## Task statement
Across all the records below, how many lines contain "raised"? Respond with only the number.

## Material for this task
________________________
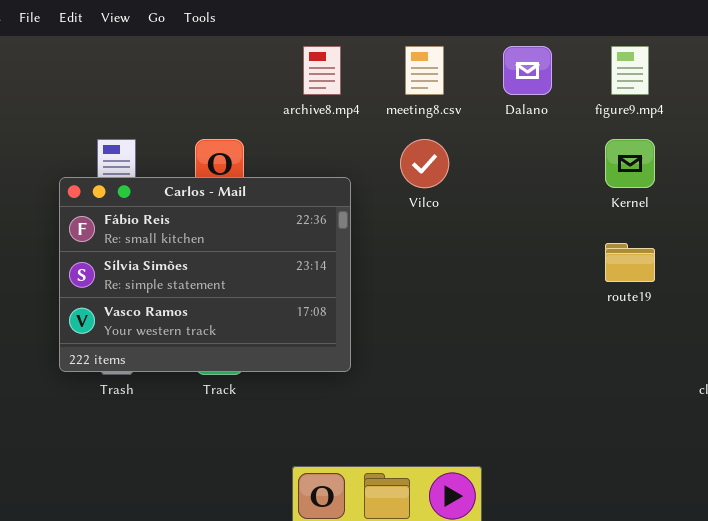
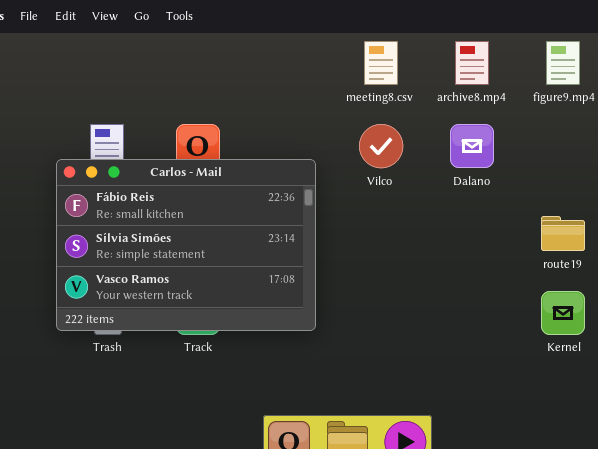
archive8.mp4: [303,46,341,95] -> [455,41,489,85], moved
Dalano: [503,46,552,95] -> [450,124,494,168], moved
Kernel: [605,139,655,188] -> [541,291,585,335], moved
________________________
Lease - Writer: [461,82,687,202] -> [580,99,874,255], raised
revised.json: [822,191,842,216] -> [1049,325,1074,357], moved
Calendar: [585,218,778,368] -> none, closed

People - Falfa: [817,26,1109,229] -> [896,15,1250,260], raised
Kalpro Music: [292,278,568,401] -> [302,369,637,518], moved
________________________
## Finished exercise
2